▶ Dataset:
━━━━

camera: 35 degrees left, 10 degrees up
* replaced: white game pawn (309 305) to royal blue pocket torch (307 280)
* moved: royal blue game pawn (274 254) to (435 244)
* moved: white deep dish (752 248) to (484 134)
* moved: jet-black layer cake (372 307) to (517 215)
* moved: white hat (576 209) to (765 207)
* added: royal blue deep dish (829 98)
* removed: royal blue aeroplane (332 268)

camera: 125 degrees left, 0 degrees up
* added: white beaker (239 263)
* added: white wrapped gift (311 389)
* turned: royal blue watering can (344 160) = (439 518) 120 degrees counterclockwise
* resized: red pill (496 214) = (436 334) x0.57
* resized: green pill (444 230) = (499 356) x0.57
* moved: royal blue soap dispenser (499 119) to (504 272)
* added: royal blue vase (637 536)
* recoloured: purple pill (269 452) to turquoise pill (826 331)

━━━━

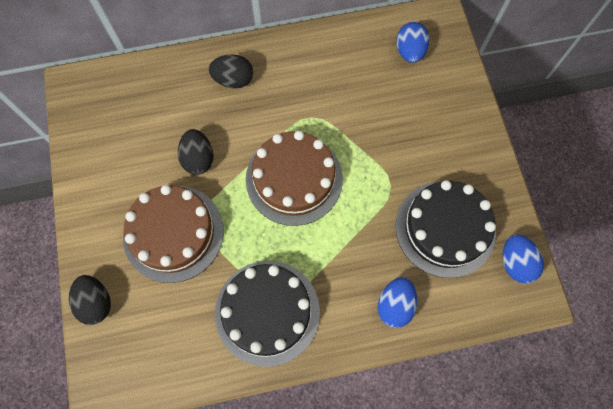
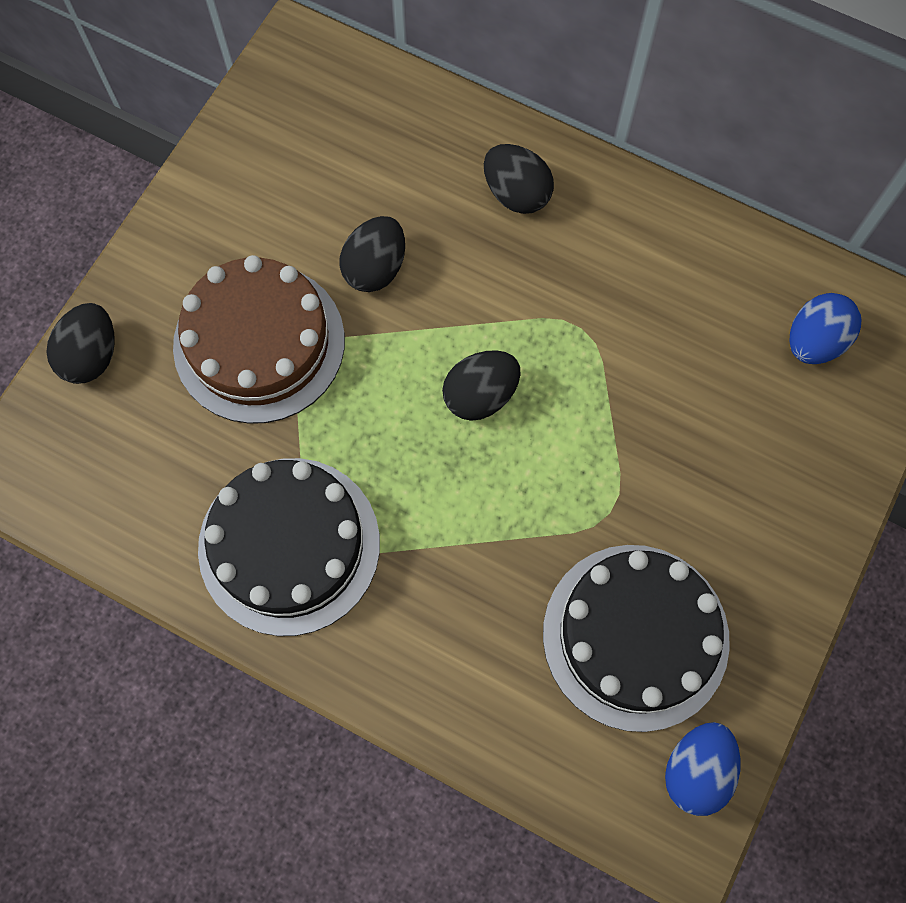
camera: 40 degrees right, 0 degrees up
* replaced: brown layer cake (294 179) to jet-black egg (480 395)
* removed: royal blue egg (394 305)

━━━━

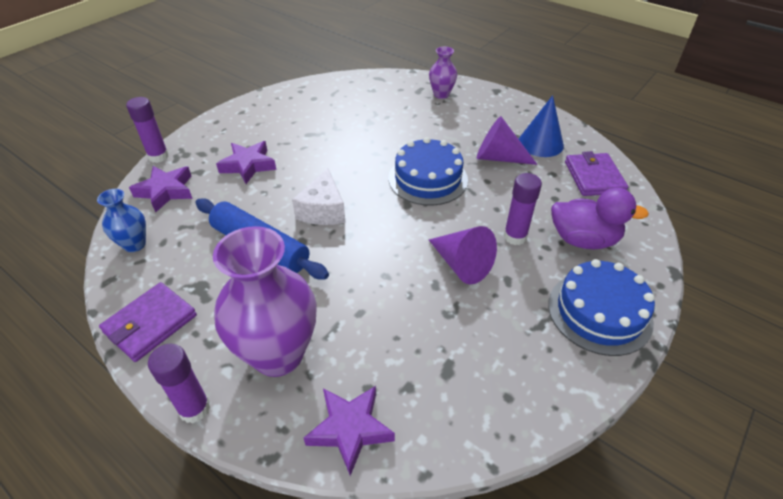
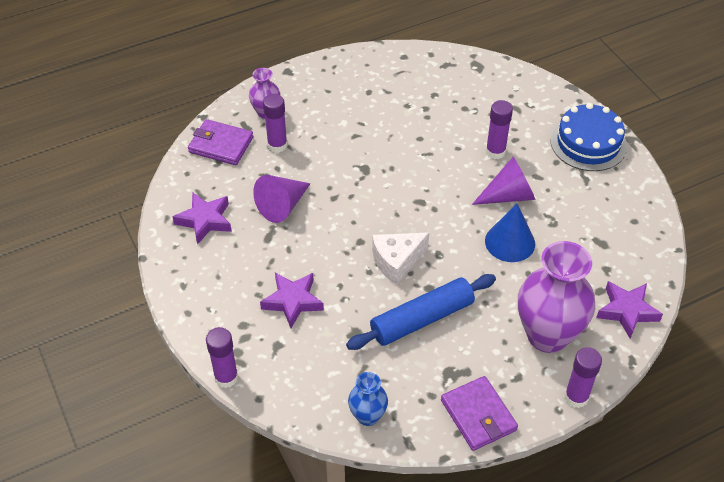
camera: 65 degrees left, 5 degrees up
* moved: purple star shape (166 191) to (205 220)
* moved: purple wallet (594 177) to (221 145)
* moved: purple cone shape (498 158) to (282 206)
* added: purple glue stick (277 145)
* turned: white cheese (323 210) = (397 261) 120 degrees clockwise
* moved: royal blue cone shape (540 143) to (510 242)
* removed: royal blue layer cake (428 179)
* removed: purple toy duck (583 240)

━━━━

▶ Directions: Every line above that includes the string "pawn" needs to be copied.

▶ Solution for this exercise:
* replaced: white game pawn (309 305) to royal blue pocket torch (307 280)
* moved: royal blue game pawn (274 254) to (435 244)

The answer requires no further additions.